From the listing below, reproduce exactly the lines starting with the one with "R8: 390 (IND, U1/Q3) -> 1.5k (IND, U1/Q3)" and going on through the one with "C5: 15nF (U1/Q3, VB2) -> none", both ends kept. No picture is copied.

Start of Extracted material

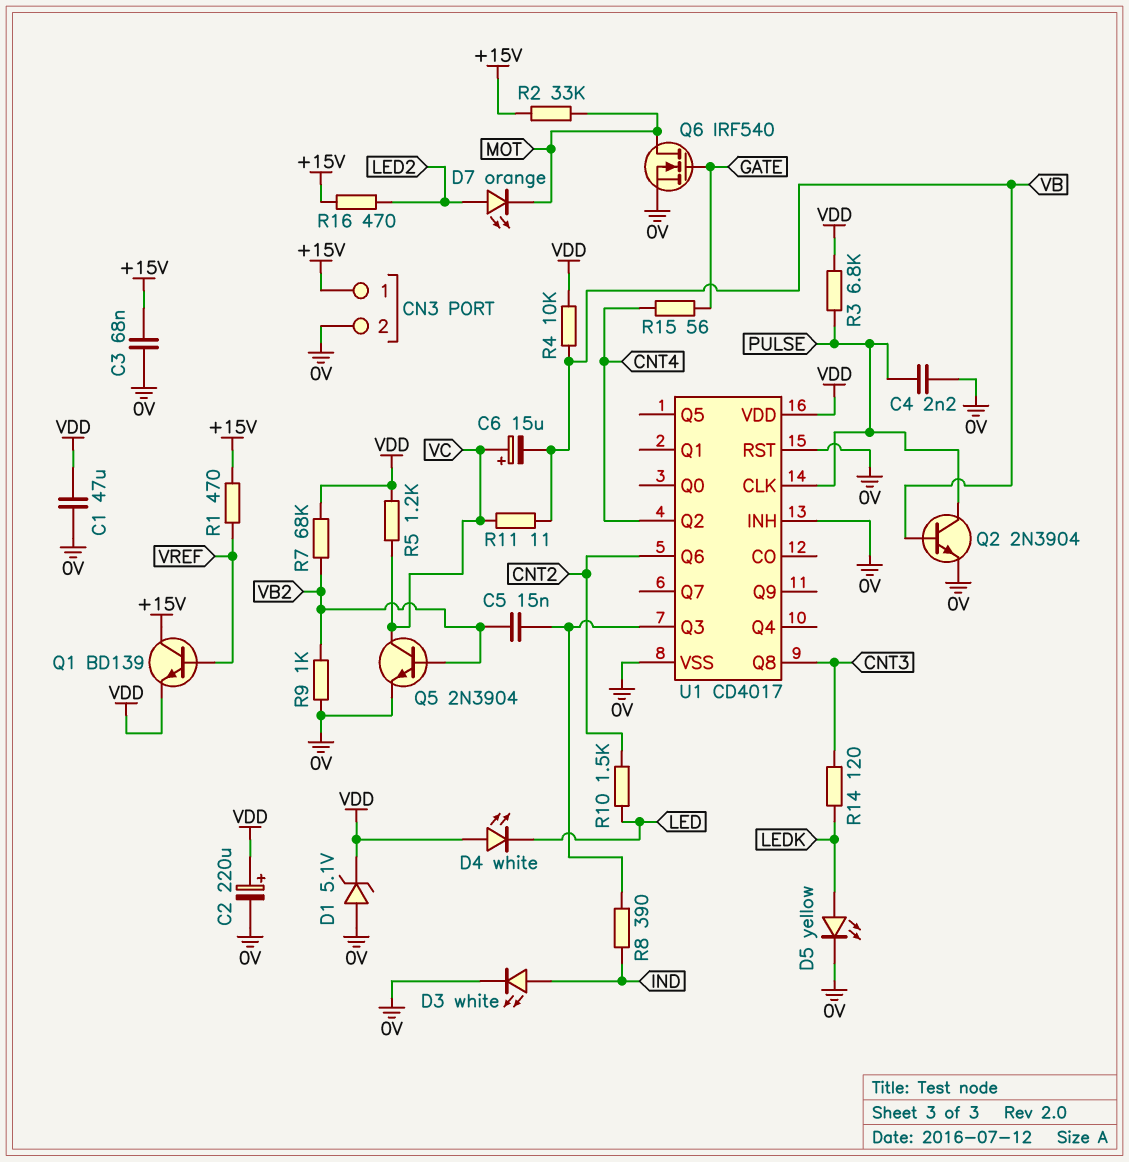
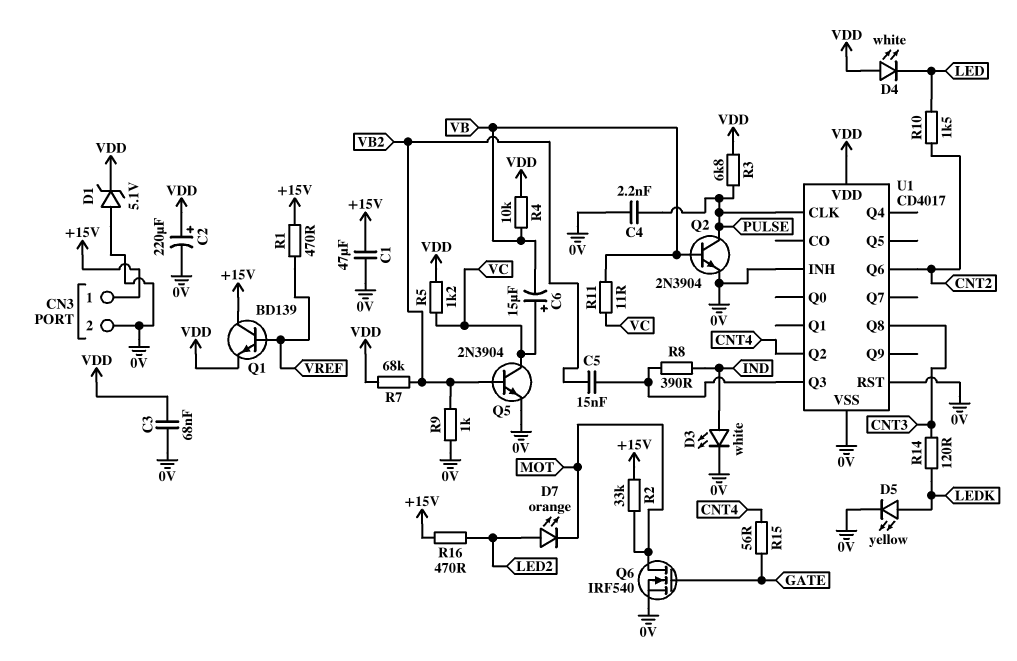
C1: 47uF (0V, VDD) -> 47uF (+15V, 0V)
C3: 68nF (+15V, 0V) -> 68nF (0V, VDD)

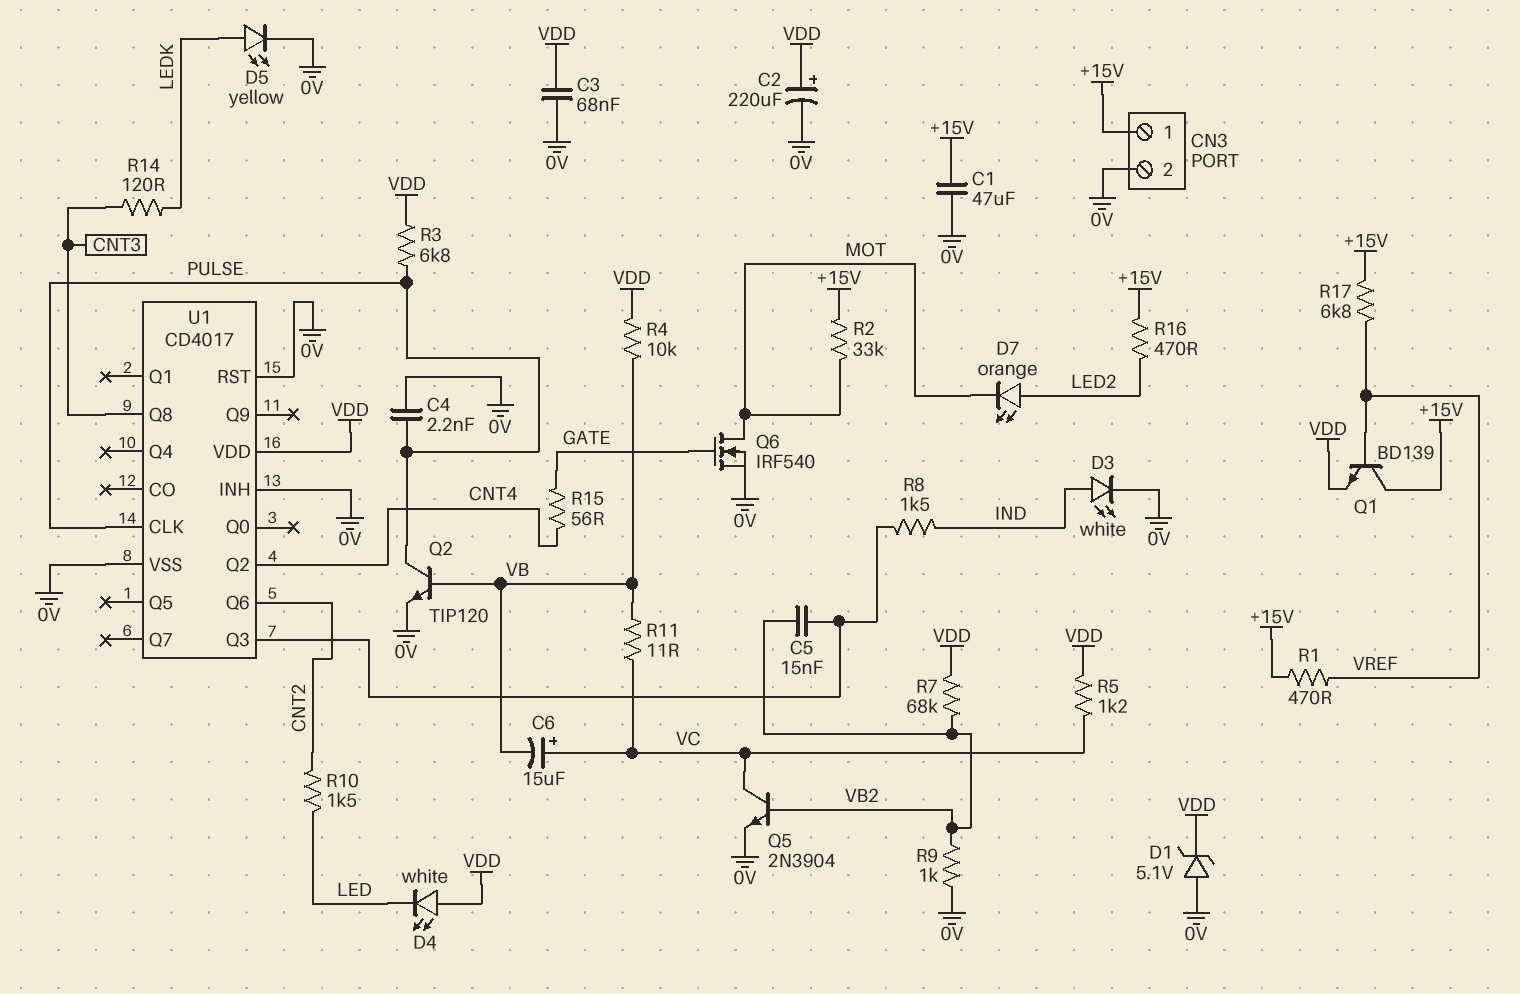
Q2: NPN 2N3904 (B VB, C PULSE, E 0V) -> NPN TIP120 (B VB, C PULSE, E 0V)
R8: 390 (IND, U1/Q3) -> 1.5k (IND, U1/Q3)
R17: none -> 6.8k (+15V, VREF)

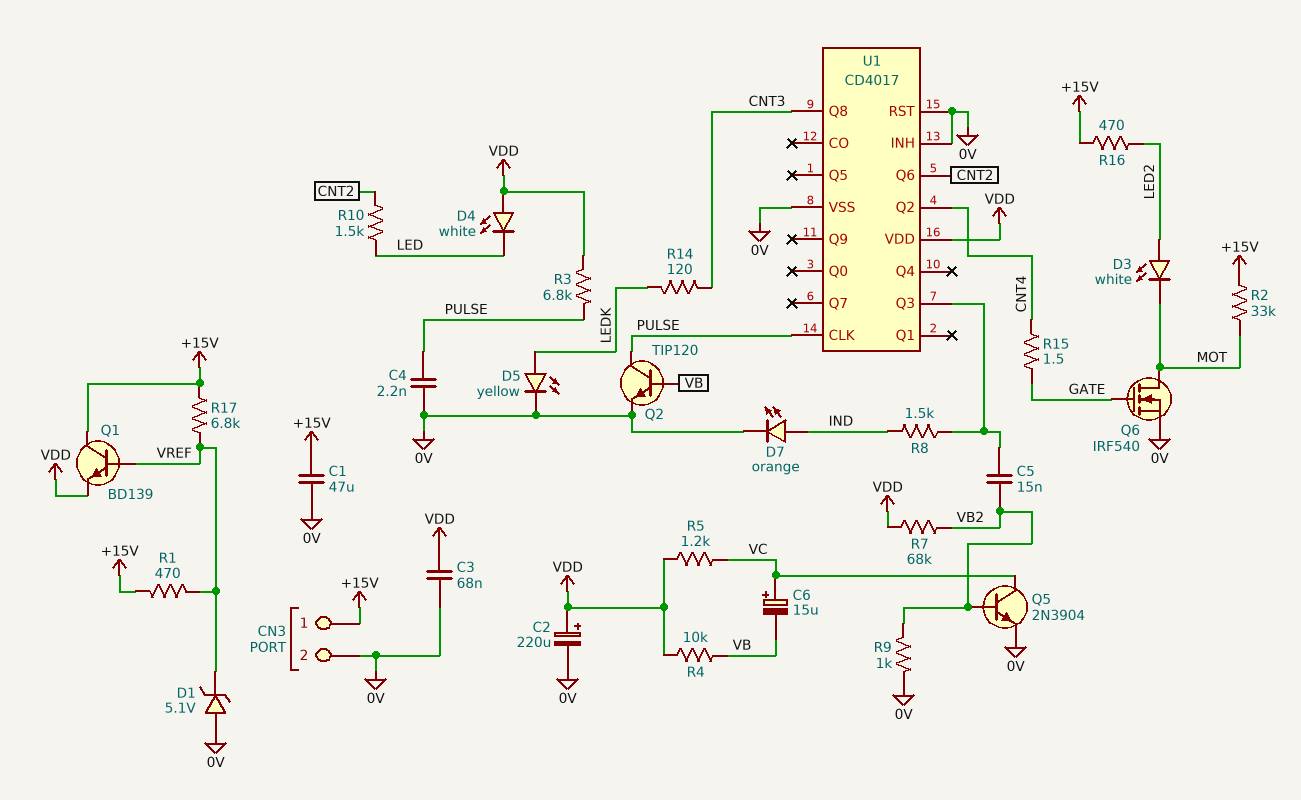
D1: zener 5.1V (A 0V, K VDD) -> zener 5.1V (A 0V, K VREF)
D3: LED white (A IND, K 0V) -> LED white (A LED2, K MOT)
D7: LED orange (A LED2, K MOT) -> LED orange (A IND, K 0V)
R11: 11 (VB, VC) -> none
R15: 56 (CNT4, GATE) -> 1.5 (CNT4, GATE)

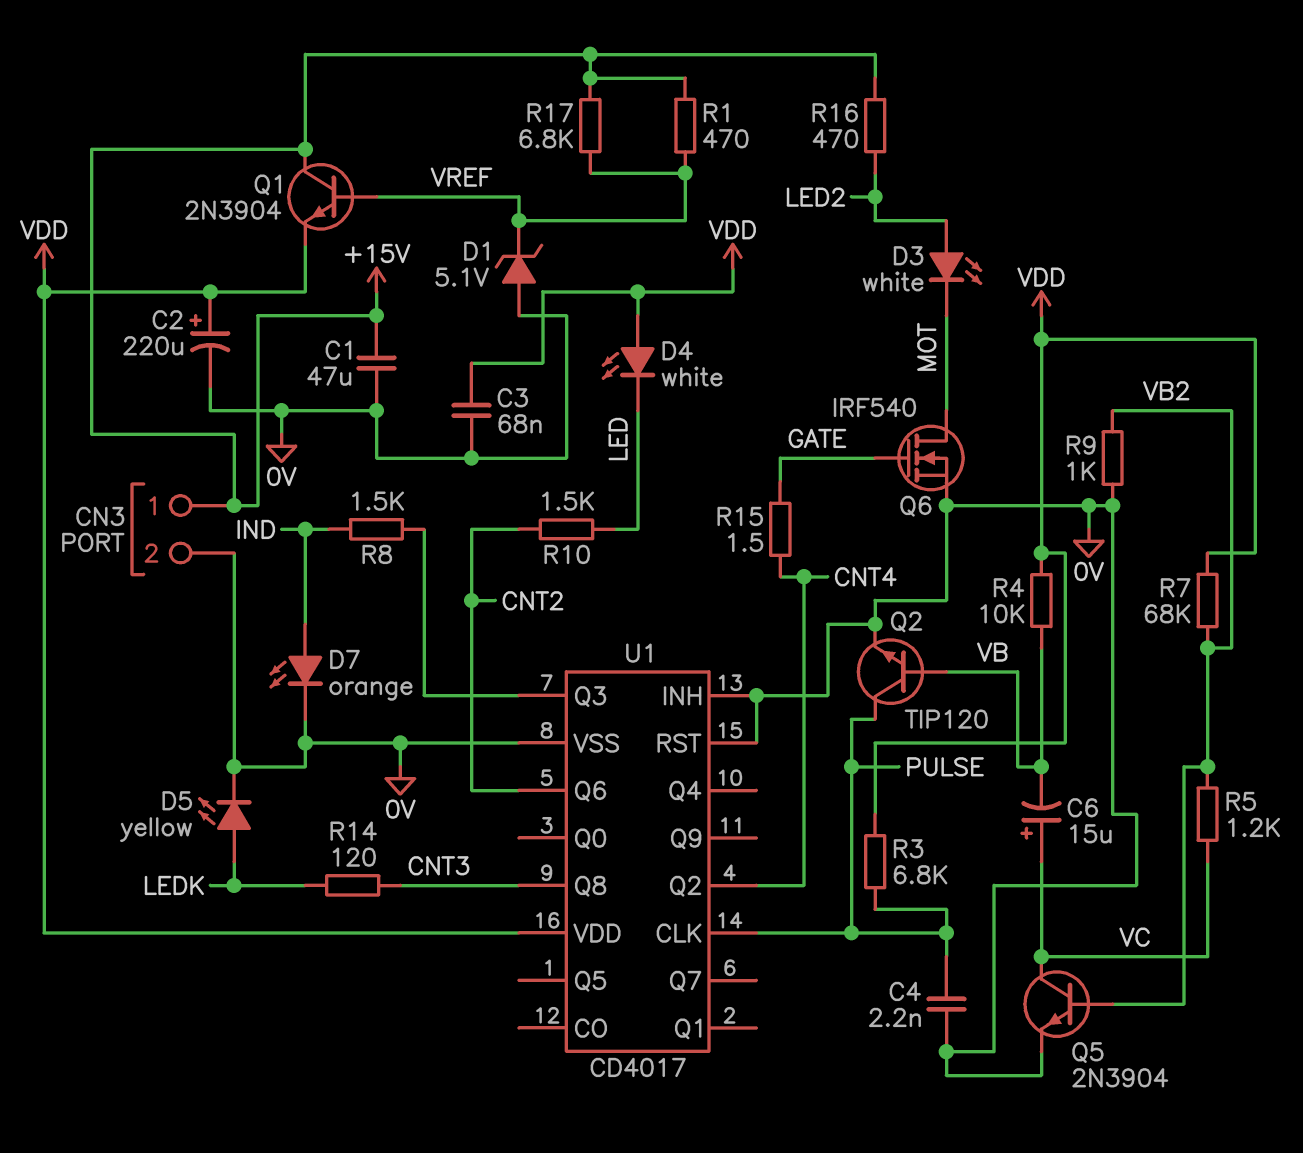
C5: 15nF (U1/Q3, VB2) -> none
Q1: NPN BD139 (B VREF, C +15V, E VDD) -> NPN 2N3904 (B VREF, C +15V, E VDD)
R2: 33k (+15V, MOT) -> none
R5: 1.2k (VC, VDD) -> 1.2k (VB2, VC)

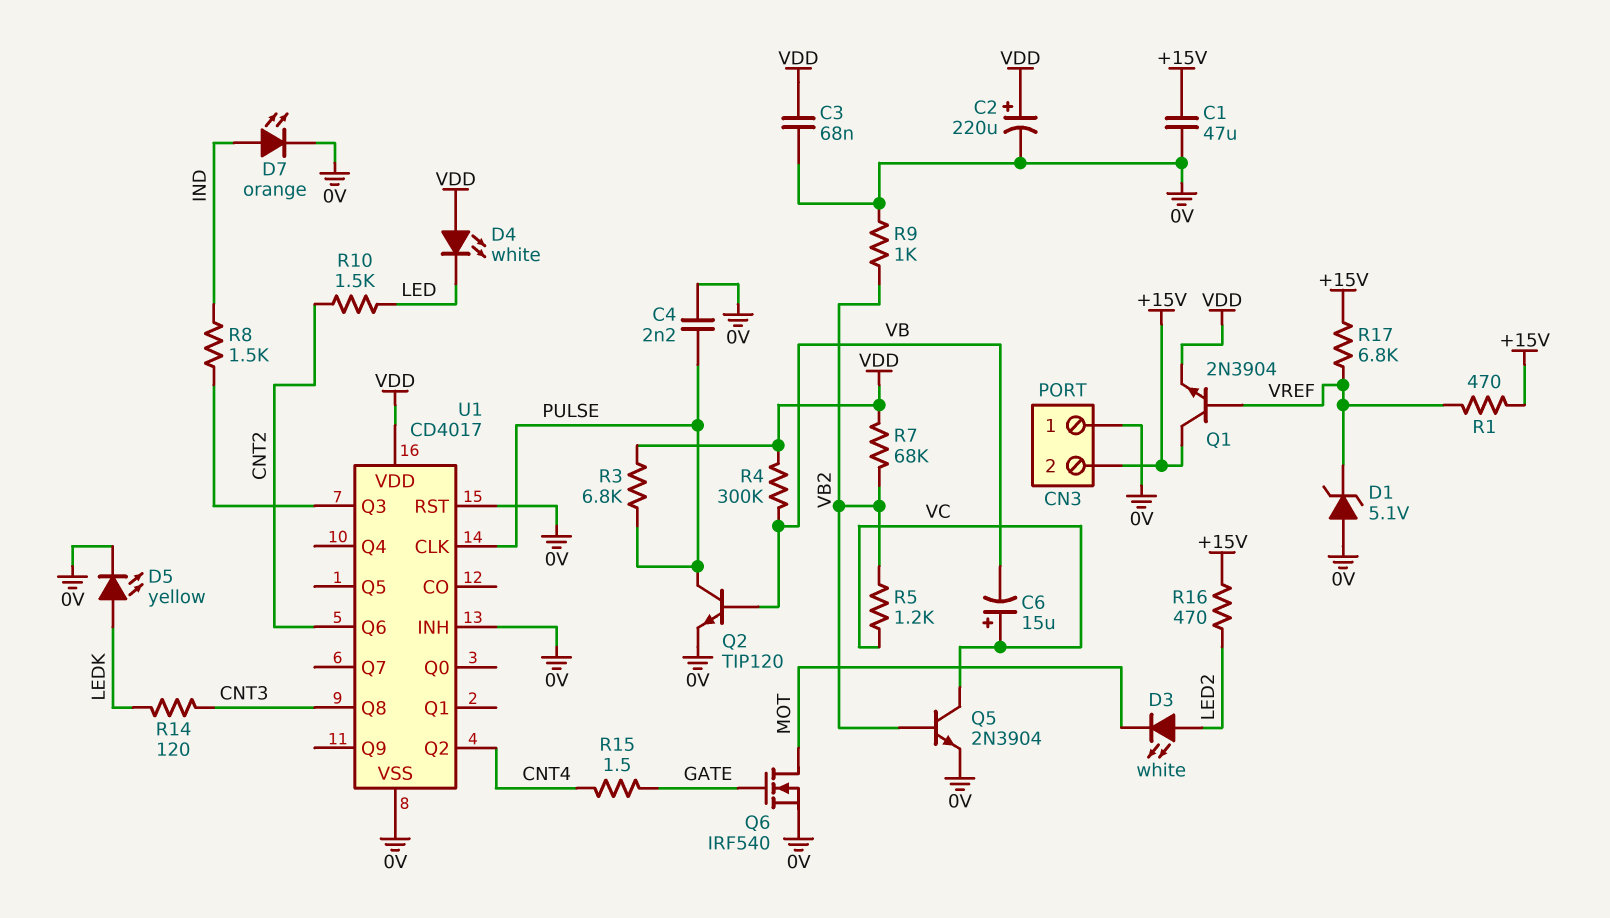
CN3 pin 1: +15V -> 0V
CN3 pin 2: 0V -> +15V
R4: 10k (VB, VDD) -> 300k (VB, VDD)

End of Extracted material

#### Finished exercise
R8: 390 (IND, U1/Q3) -> 1.5k (IND, U1/Q3)
R17: none -> 6.8k (+15V, VREF)

D1: zener 5.1V (A 0V, K VDD) -> zener 5.1V (A 0V, K VREF)
D3: LED white (A IND, K 0V) -> LED white (A LED2, K MOT)
D7: LED orange (A LED2, K MOT) -> LED orange (A IND, K 0V)
R11: 11 (VB, VC) -> none
R15: 56 (CNT4, GATE) -> 1.5 (CNT4, GATE)

C5: 15nF (U1/Q3, VB2) -> none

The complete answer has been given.